* [WHAT IS REQUIRED]: Could you restate word for word the lines running from the one with "(244, 517) = (662, 298): pink" to the end of the data, both ends included, but without pictures?

※ ※ ※

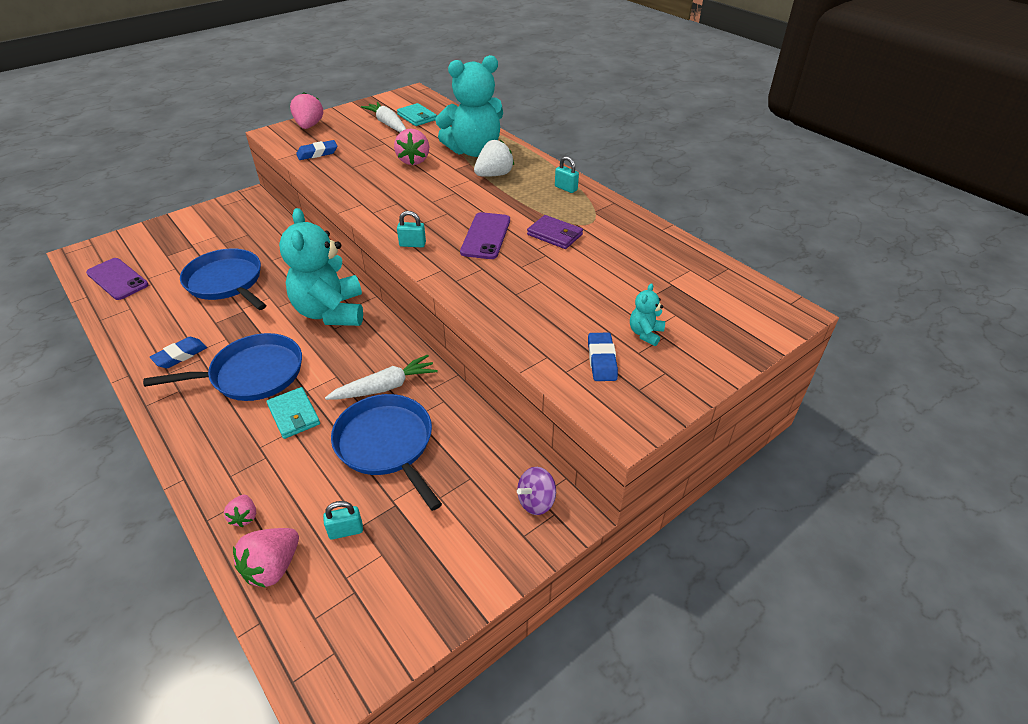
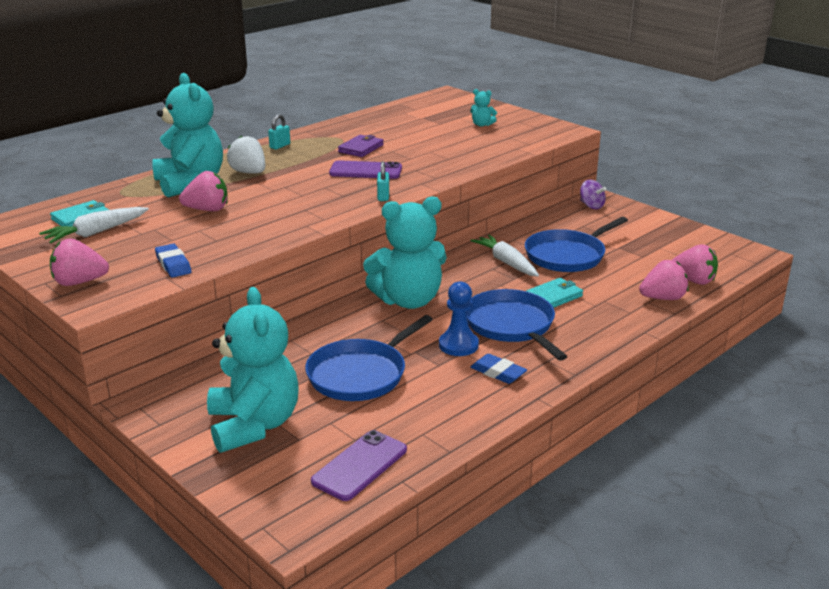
camera: 95 degrees left, 15 degrees down
(195, 238) = (254, 425): none -> turquoise teddy bear
(238, 336) = (458, 345): none -> blue pawn
(244, 517) = (662, 298): pink strawberry -> pink strawberry, size x1.76
(346, 531) = (650, 260): turquoise padlock -> none
(601, 360) = (514, 135): blue eraser -> none

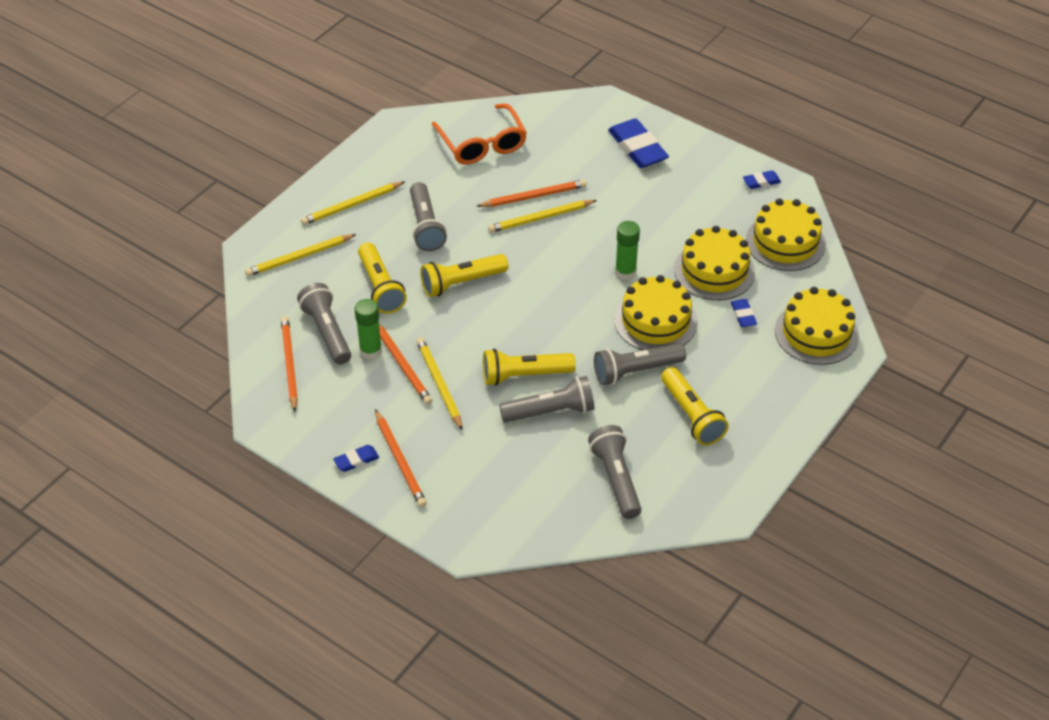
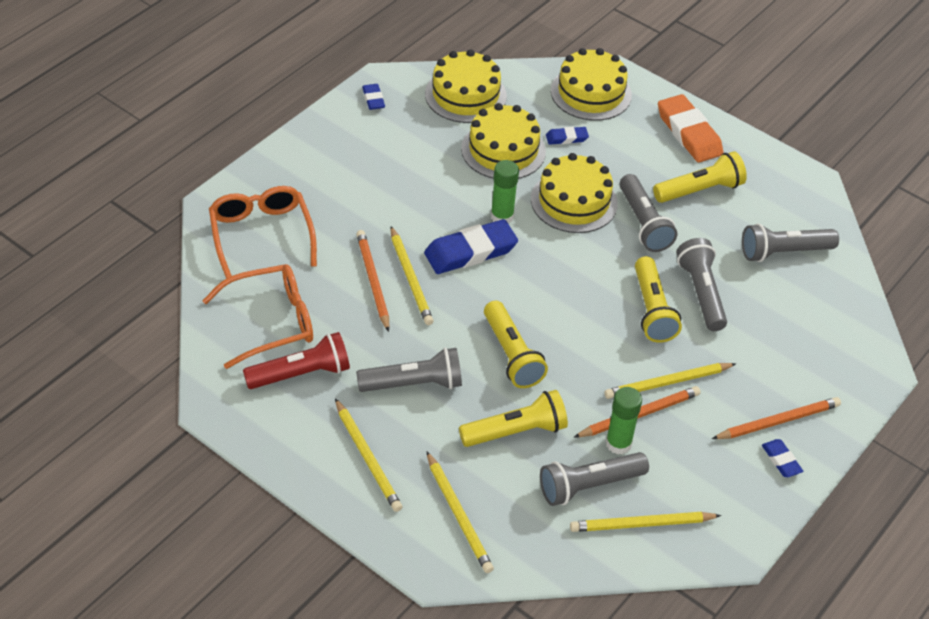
camera: 90 degrees left, 0 degrees up
(289, 364) = (641, 524): orange pencil -> yellow pencil
(431, 164) = (301, 374): none -> red flashlight
(574, 130) = (261, 236): none -> orange glasses
(637, 148) = (303, 186): blue eraser -> blue eraser (470, 252)
(776, 410) = (689, 133): none -> orange eraser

※ ※ ※

* [EXERCISE SOLUTION]:
(244, 517) = (662, 298): pink strawberry -> pink strawberry, size x1.76
(346, 531) = (650, 260): turquoise padlock -> none
(601, 360) = (514, 135): blue eraser -> none

camera: 90 degrees left, 0 degrees up
(289, 364) = (641, 524): orange pencil -> yellow pencil
(431, 164) = (301, 374): none -> red flashlight
(574, 130) = (261, 236): none -> orange glasses
(637, 148) = (303, 186): blue eraser -> blue eraser (470, 252)
(776, 410) = (689, 133): none -> orange eraser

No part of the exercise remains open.